Input for this task START

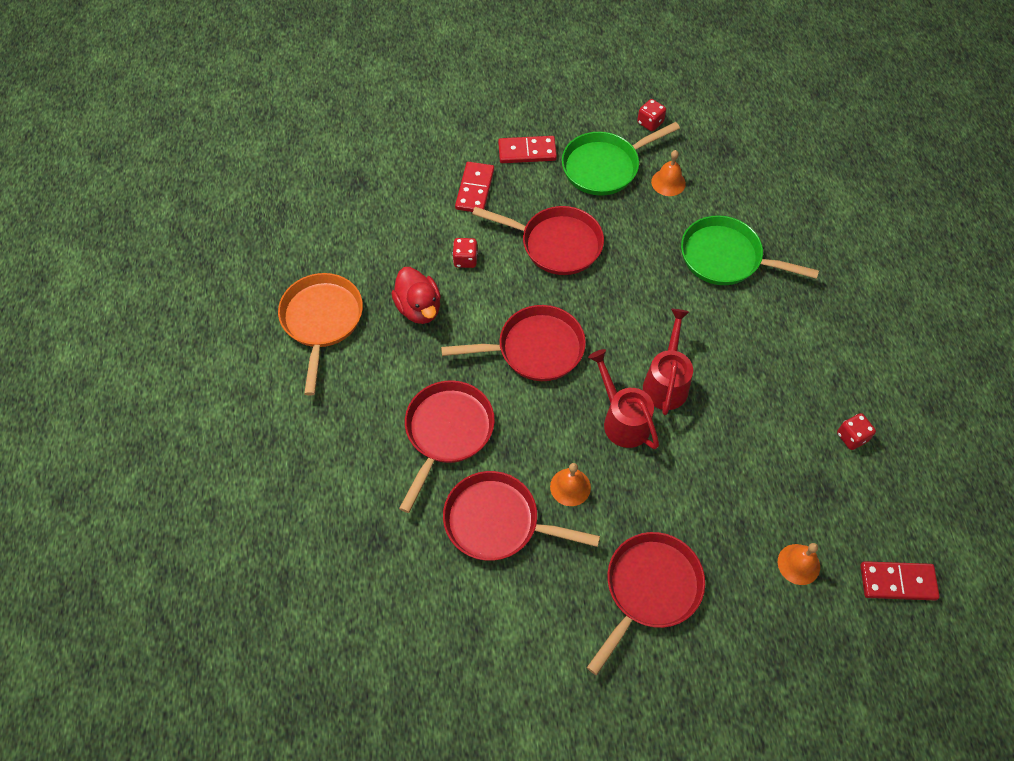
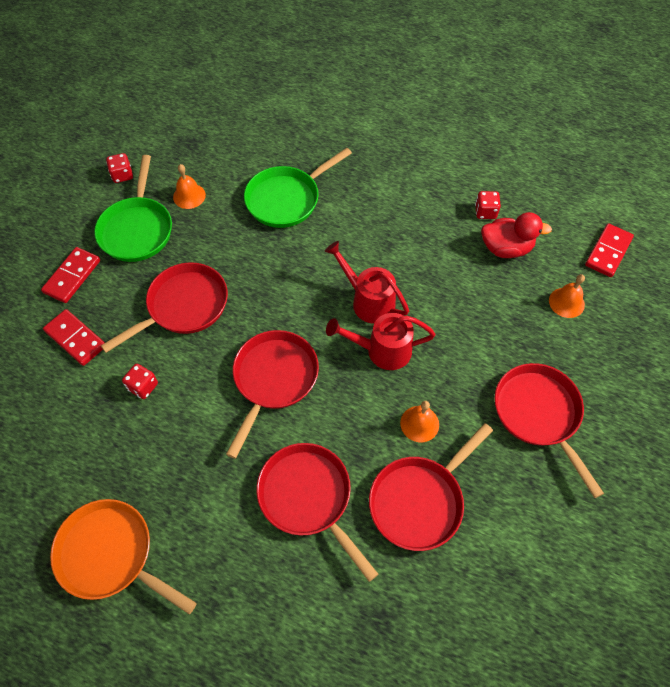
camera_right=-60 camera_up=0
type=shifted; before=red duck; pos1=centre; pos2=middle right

Input for this task END
Input for this task START

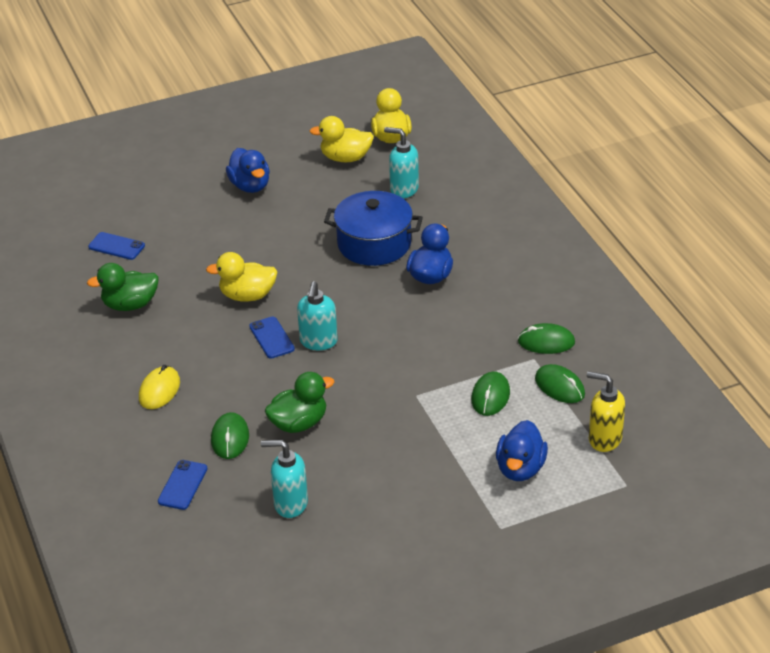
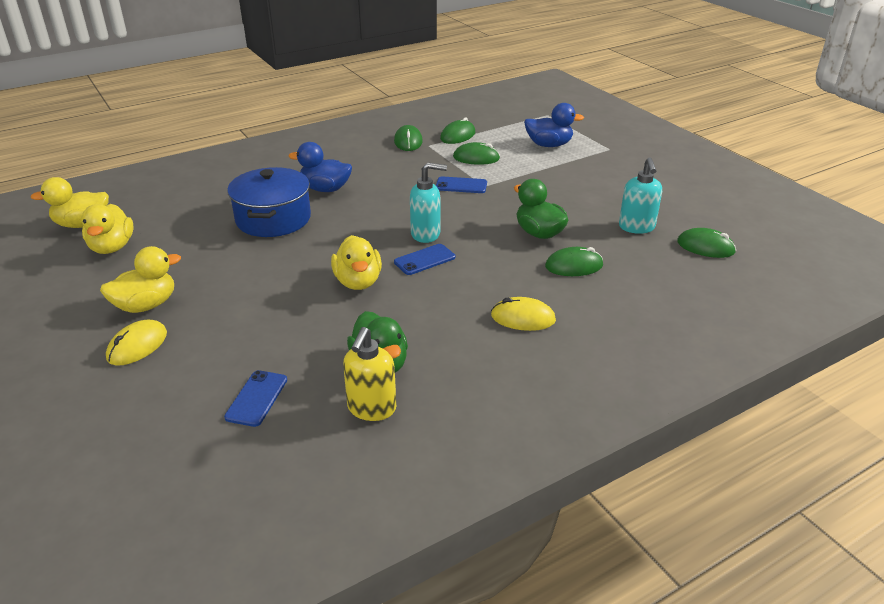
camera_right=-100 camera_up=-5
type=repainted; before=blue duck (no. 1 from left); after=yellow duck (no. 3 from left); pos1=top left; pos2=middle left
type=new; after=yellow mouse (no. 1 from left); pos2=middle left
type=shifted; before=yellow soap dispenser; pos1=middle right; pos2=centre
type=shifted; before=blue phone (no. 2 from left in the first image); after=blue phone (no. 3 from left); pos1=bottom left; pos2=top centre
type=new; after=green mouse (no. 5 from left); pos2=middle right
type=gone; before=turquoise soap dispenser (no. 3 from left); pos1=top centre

Input for this task END

> Exercise: I'd like the lines above from the one with "type=new; after=green mouse" up to and including the one with "type=gone; before=turquoise soap" copied exactly, with no other lines.

> Finished exercise:
type=new; after=green mouse (no. 5 from left); pos2=middle right
type=gone; before=turquoise soap dispenser (no. 3 from left); pos1=top centre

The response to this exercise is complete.